- What you have to do -
Before repeating the entries below, strip out every picture and keep all else as it is.

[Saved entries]
***
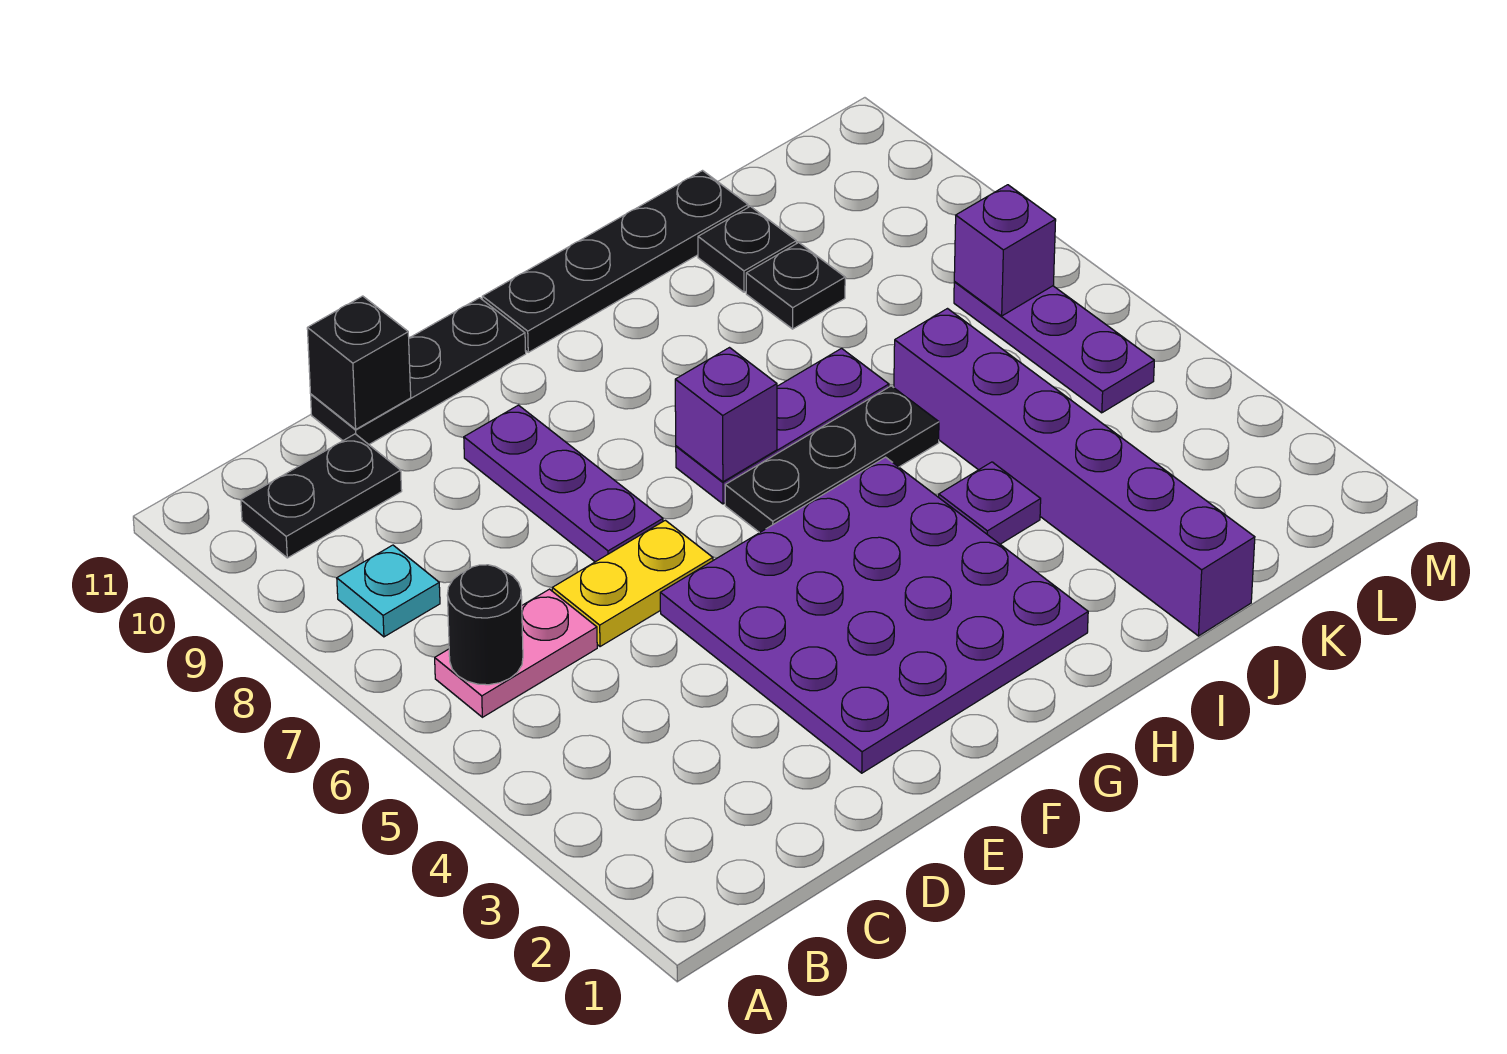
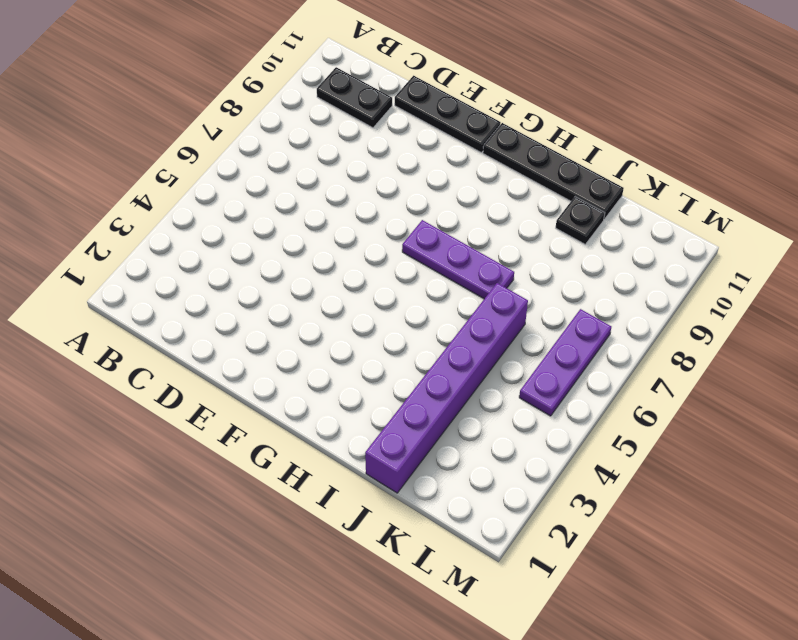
none -> pink plate B6:C6 level 1
none -> cyan plate B8 level 1
none -> yellow plate D6:E6 level 1

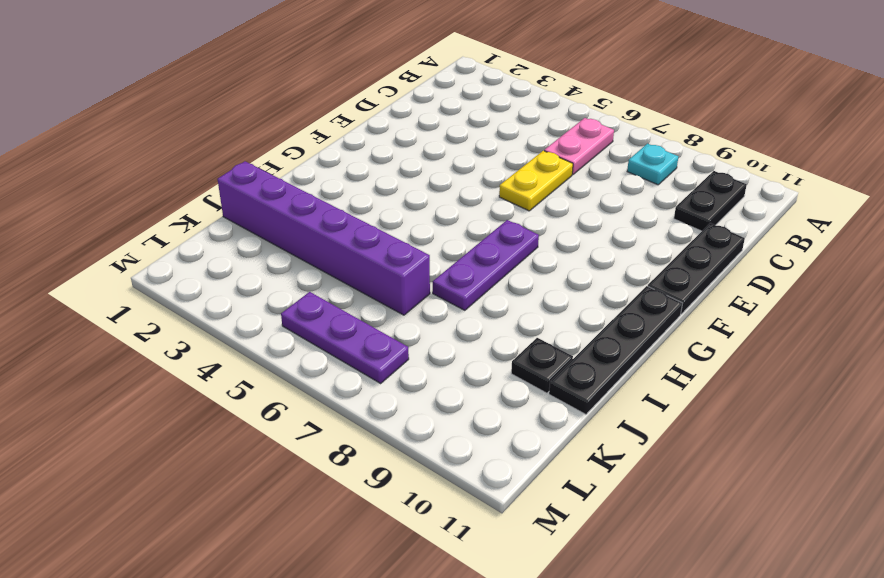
none -> purple plate E2:H5 level 1
none -> purple plate E7:E9 level 1
none -> black plate G6:I6 level 1

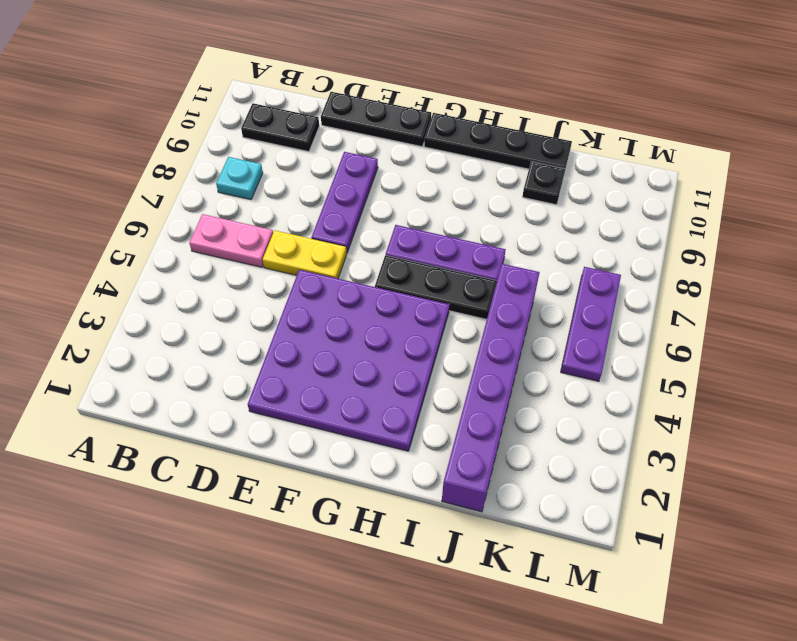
none -> purple plate I4 level 1
none -> black plate J9 level 1
none -> black round brick B6 level 2

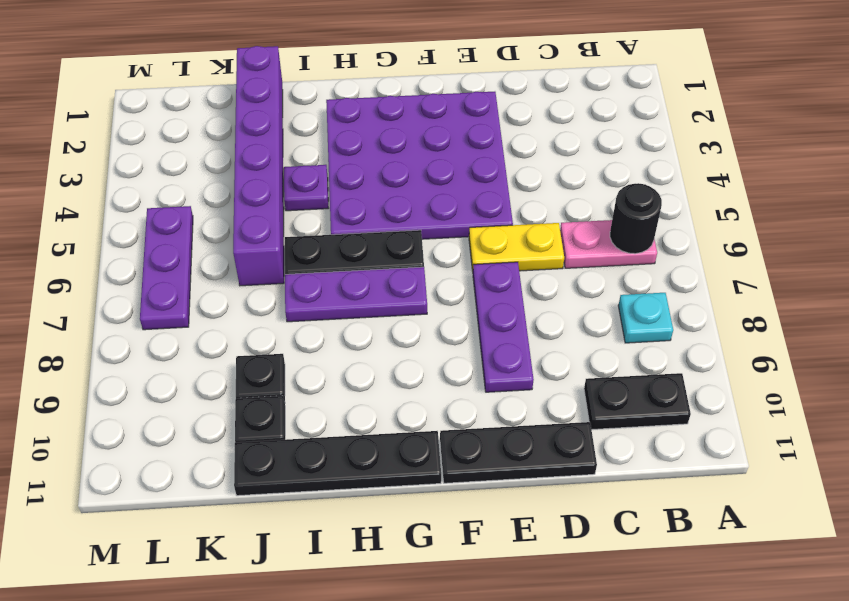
none -> black brick D11 level 2
none -> purple brick G7 level 2
none -> purple brick L7 level 2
***
- Solution for this exercise -
none -> pink plate B6:C6 level 1
none -> cyan plate B8 level 1
none -> yellow plate D6:E6 level 1

none -> purple plate E2:H5 level 1
none -> purple plate E7:E9 level 1
none -> black plate G6:I6 level 1

none -> purple plate I4 level 1
none -> black plate J9 level 1
none -> black round brick B6 level 2

none -> black brick D11 level 2
none -> purple brick G7 level 2
none -> purple brick L7 level 2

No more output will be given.